Task brief >>
Write out nothing but the lines from the first line of the entries below through the line with "aqua heart shape"; no pictures go in.

(Provided records)

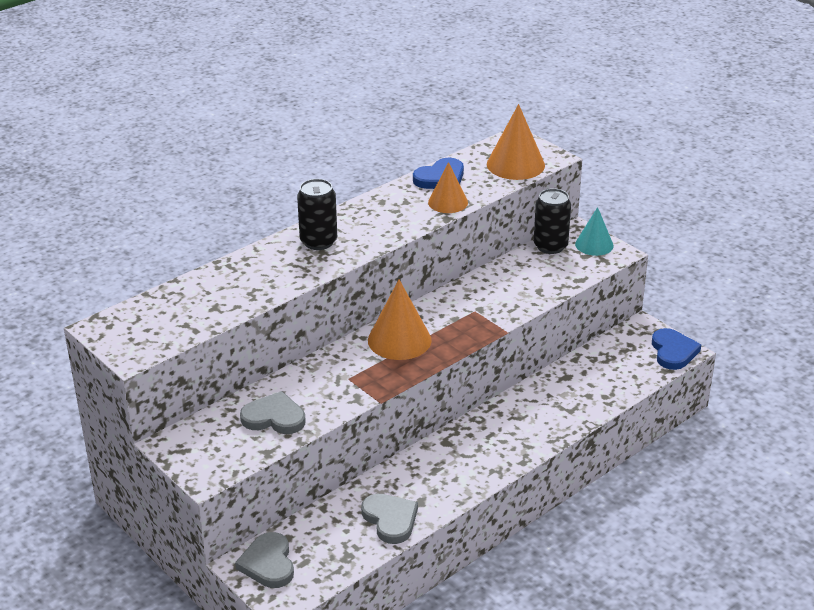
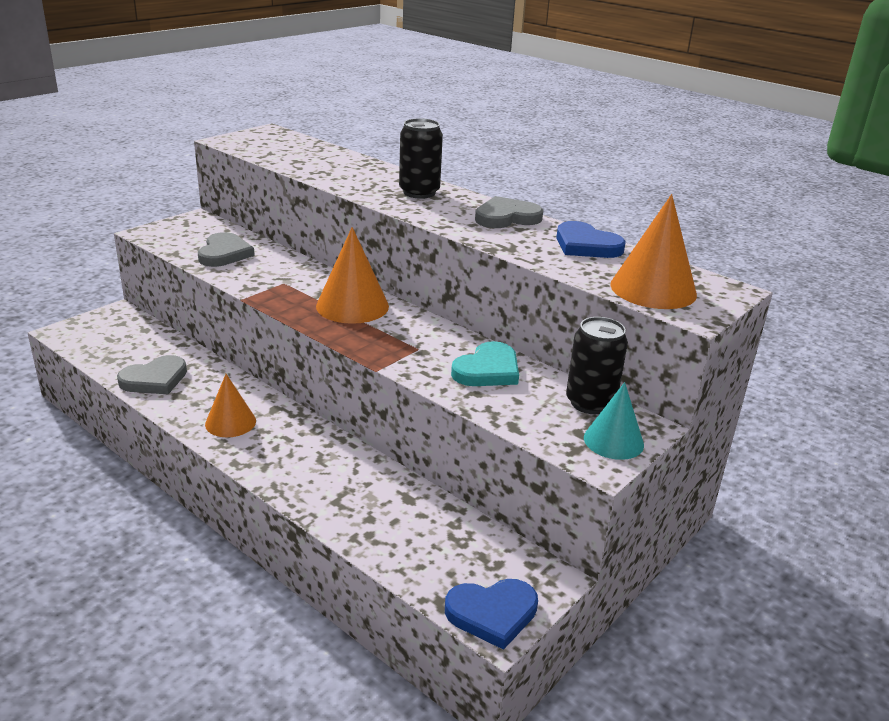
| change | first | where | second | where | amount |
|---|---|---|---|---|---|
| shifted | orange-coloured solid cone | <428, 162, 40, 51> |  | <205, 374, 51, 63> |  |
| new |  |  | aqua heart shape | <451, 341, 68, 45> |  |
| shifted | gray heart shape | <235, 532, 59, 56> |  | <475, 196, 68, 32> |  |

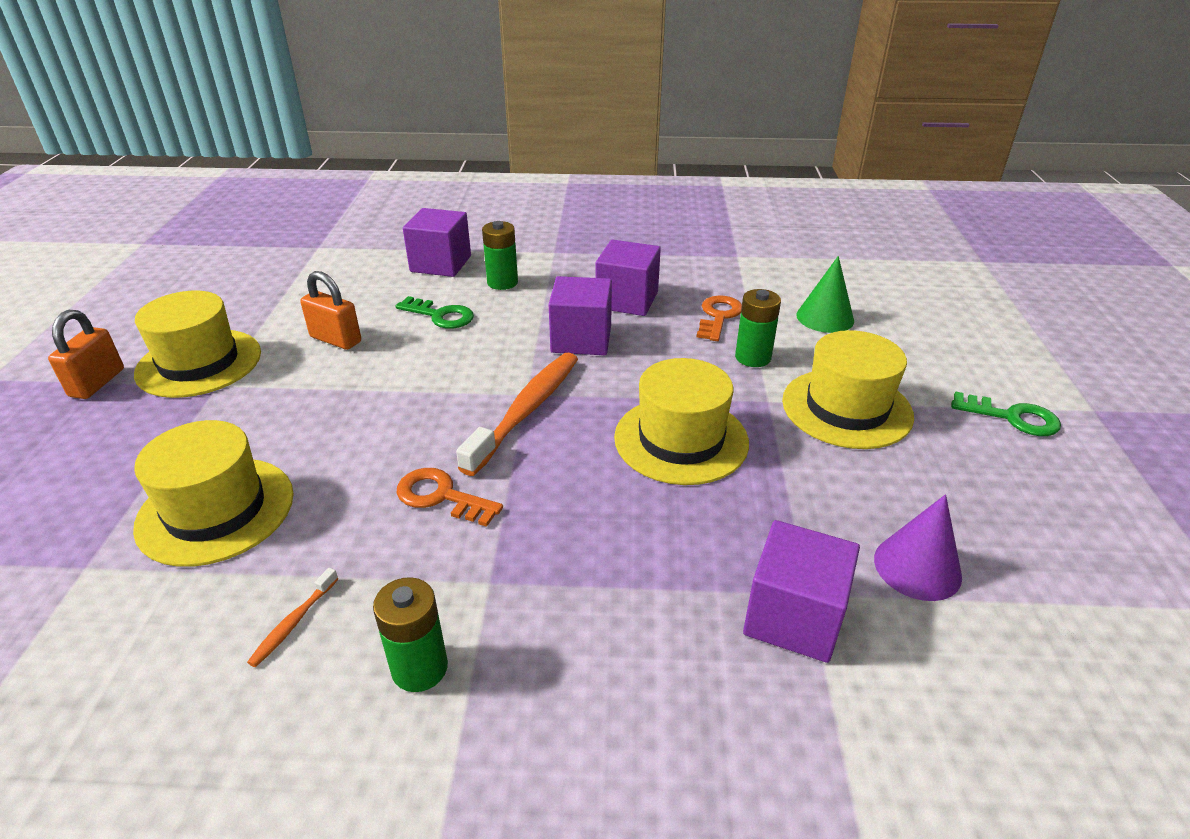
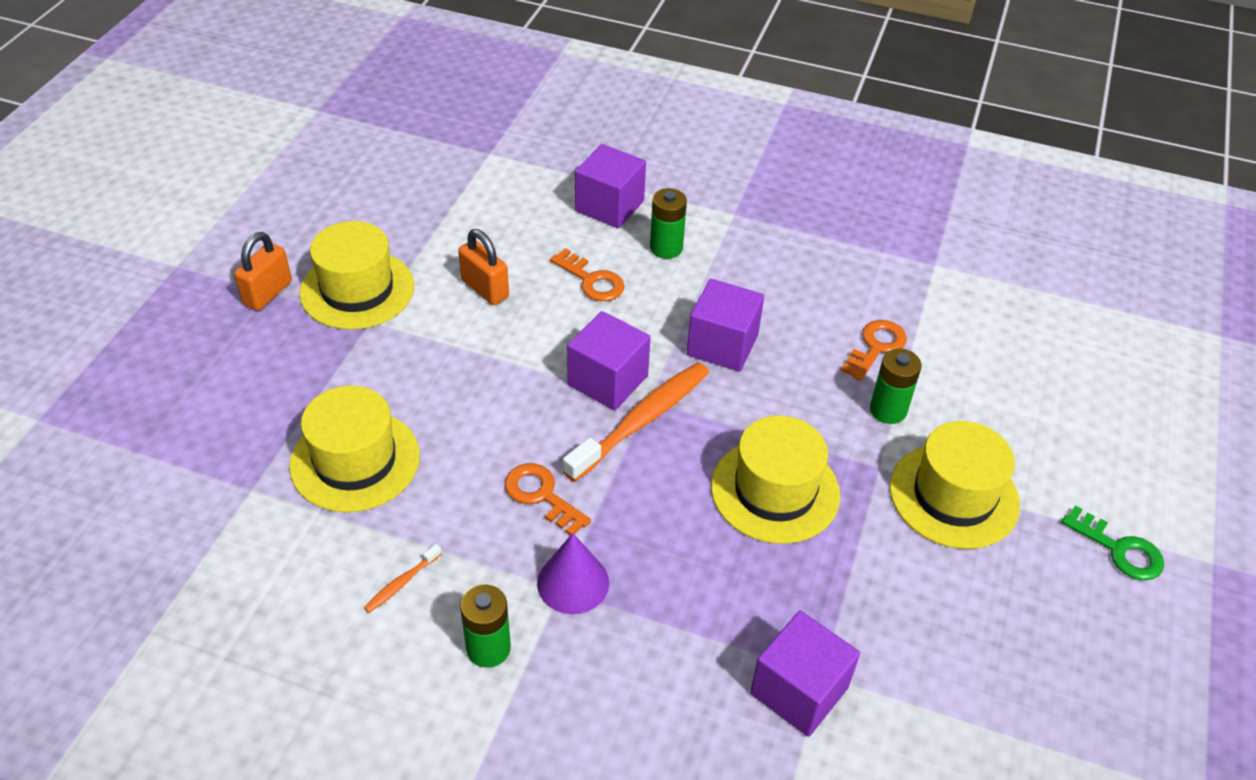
| change | first | where | second | where | amount |
|---|---|---|---|---|---|
| shifted | royal purple solid cone | <874, 494, 88, 107> |  | <537, 533, 72, 81> |  |
| repainted | leaf-green latchkey | <395, 296, 79, 33> | orange-coloured latchkey | <550, 248, 75, 53> |  |
| shifted | royal purple block | <596, 240, 65, 76> |  | <567, 311, 84, 99> |  |
| gone | leaf-green solid cone | <796, 256, 58, 77> |  |  |  |

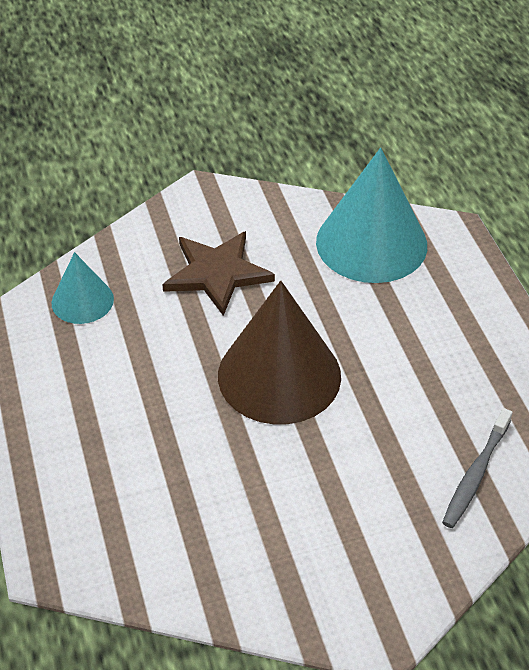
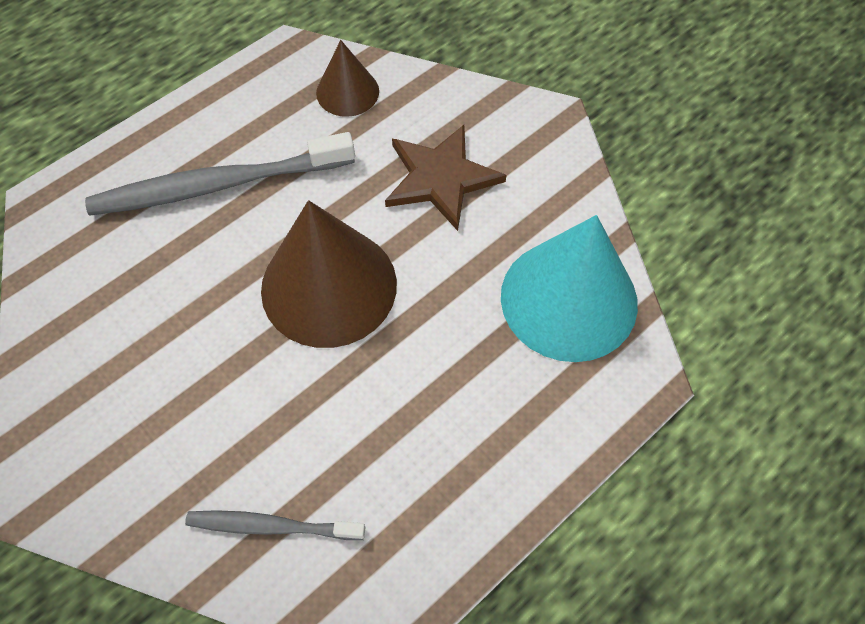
| change | first | where | second | where | amount |
|---|---|---|---|---|---|
| new |  |  | gray toothbrush | <85, 132, 270, 83> |  |
| repainted | aqua solid cone | <51, 252, 63, 72> | dark brown solid cone | <316, 40, 63, 77> |  |

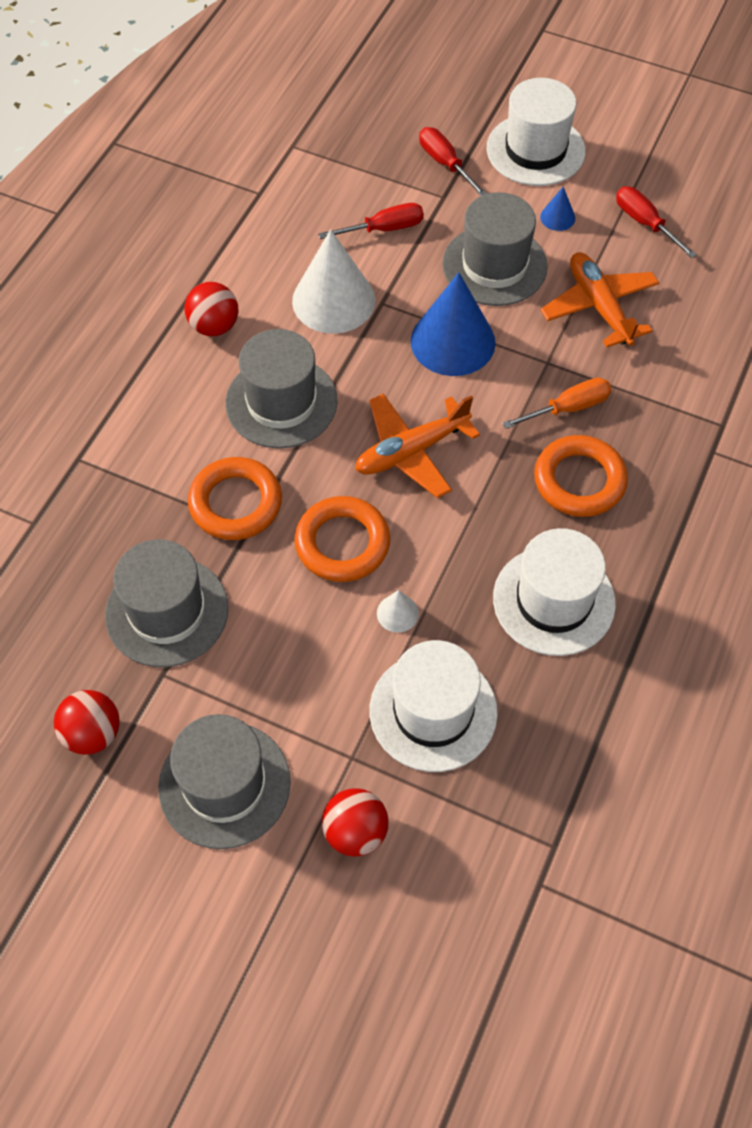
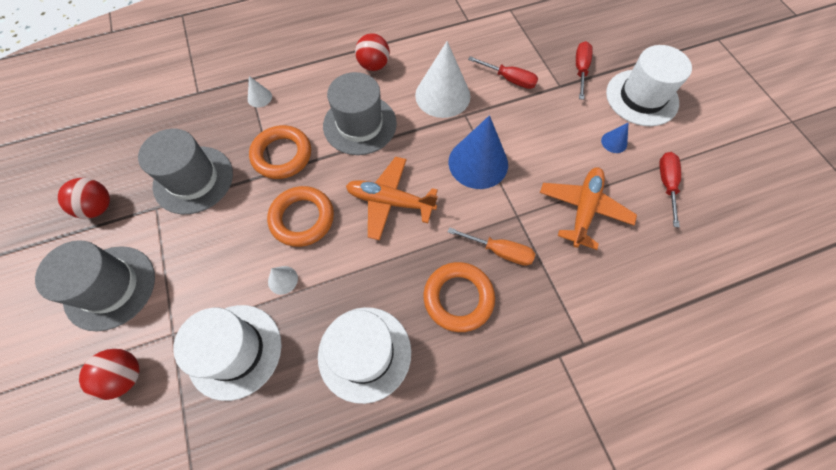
| change | first | where | second | where | amount |
|---|---|---|---|---|---|
| new |  |  | pure white solid cone | <248, 76, 24, 31> |  |
| gone | gray tall hat | <442, 192, 106, 114> |  |  |  |

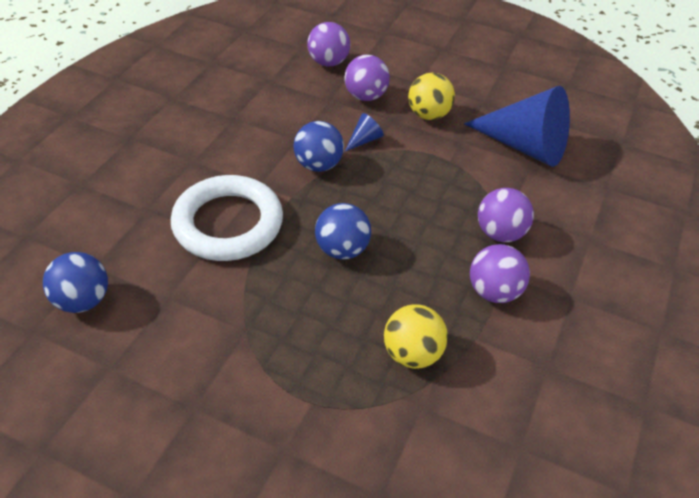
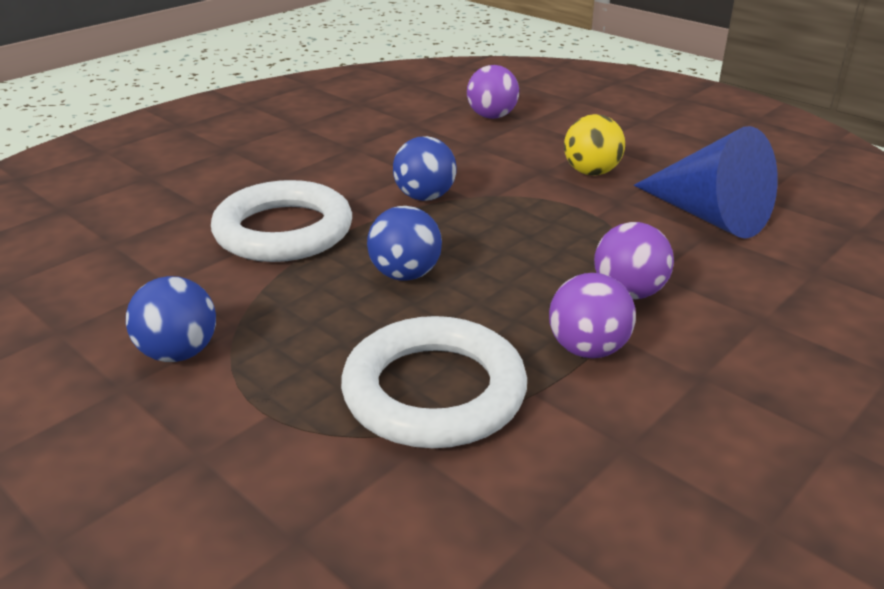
| change | first | where | second | where | amount |
|---|---|---|---|---|---|
| shifted | blue play ball | <43, 252, 65, 61> |  | <126, 276, 90, 86> |  |
| swapped | yellow play ball | <384, 304, 64, 65> | pure white torus | <341, 316, 186, 132> |  |
| gone | royal purple play ball | <344, 55, 46, 46> |  |  |  |
| gone | blue solid cone | <345, 113, 39, 38> |  |  |  |

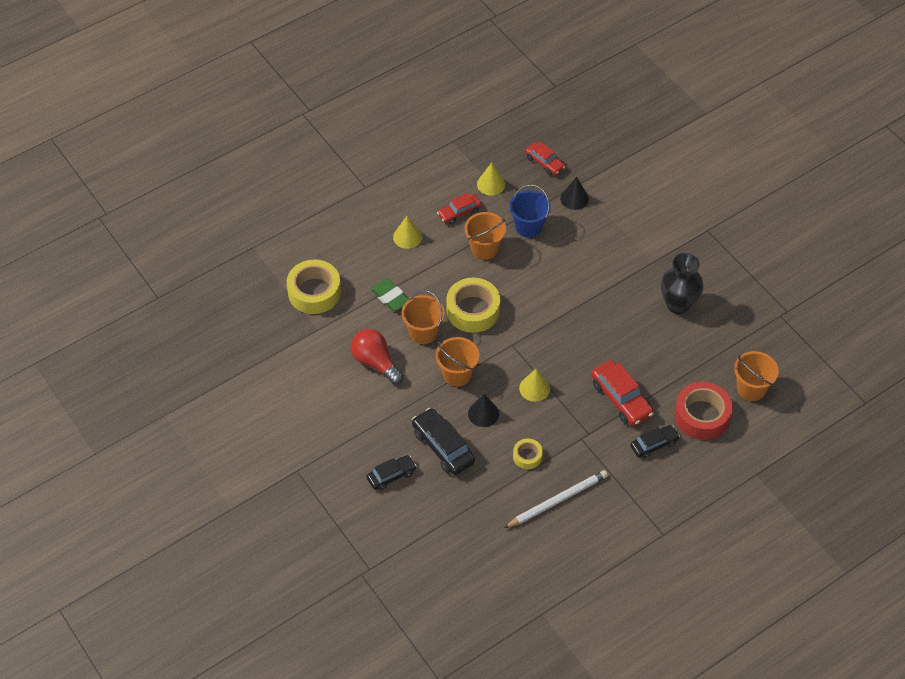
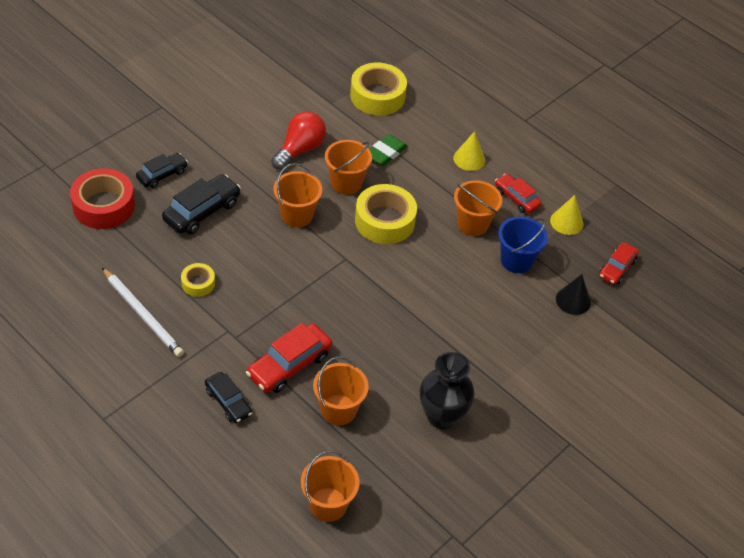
| change | first | where | second | where | amount |
|---|---|---|---|---|---|
| shifted | red roll of tape | <674, 382, 59, 58> |  | <70, 168, 65, 61> |  |
| rotated | jet-black car | <367, 455, 50, 35> |  | <136, 153, 52, 35> | 90 degrees counterclockwise |
| new |  |  | orange-coloured sand bucket | <313, 357, 56, 68> |  |
| gone | jet-black solid cone | <468, 394, 31, 33> |  |  |  |
| gone | yellow solid cone | <519, 368, 31, 34> |  |  |  |

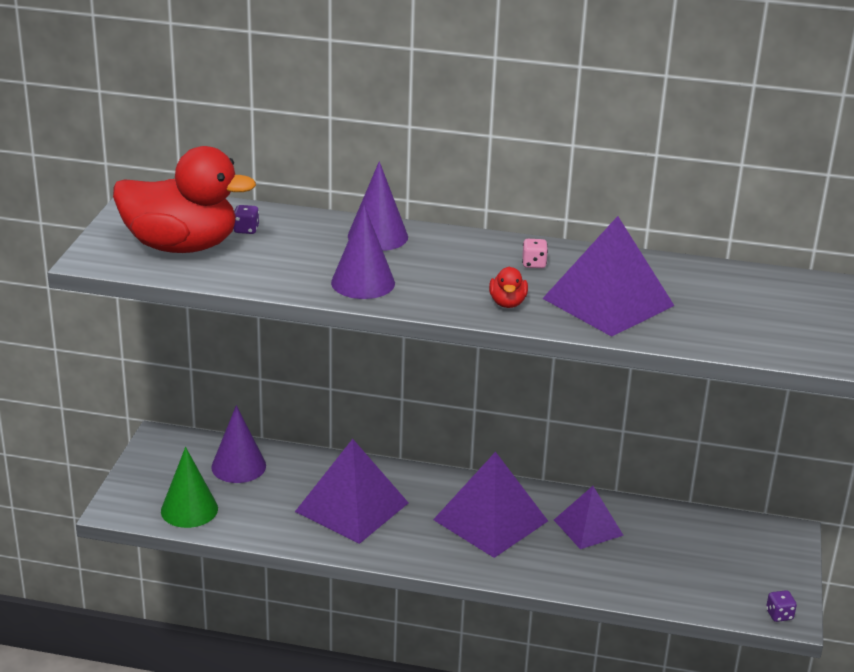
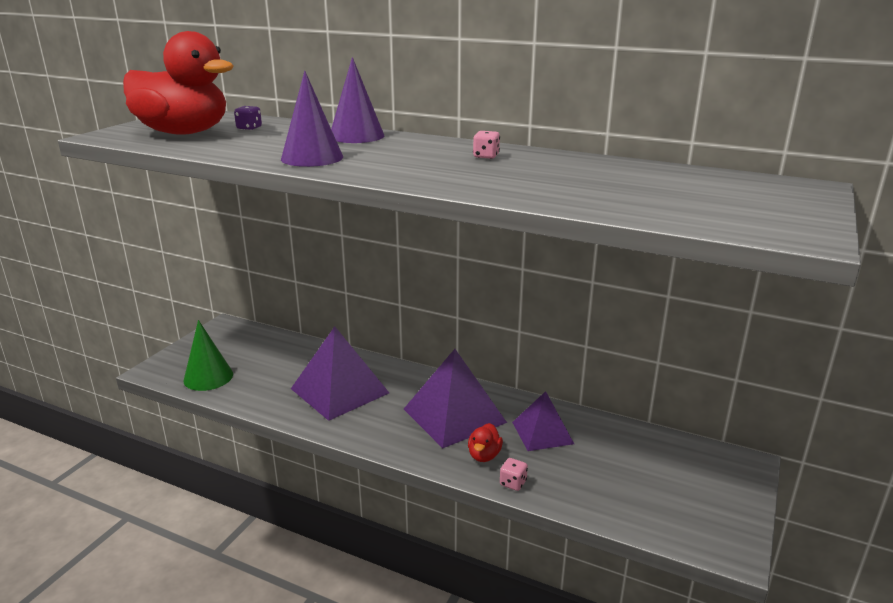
| change | first | where | second | where | amount |
|---|---|---|---|---|---|
| shifted | red rubber duck | <489, 267, 39, 41> |  | <468, 423, 35, 39> |  |
| new |  |  | rose-pink die | <500, 458, 28, 33> |  |
| gone | royal purple solid cone | <211, 405, 55, 78> |  |  |  |
| gone | royal purple pyramid | <542, 216, 132, 121> |  |  |  |
| gone | royal purple die | <766, 590, 31, 32> |  |  |  |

(End Provided records)

Result for this exercise >>
| change | first | where | second | where | amount |
|---|---|---|---|---|---|
| shifted | orange-coloured solid cone | <428, 162, 40, 51> |  | <205, 374, 51, 63> |  |
| new |  |  | aqua heart shape | <451, 341, 68, 45> |  |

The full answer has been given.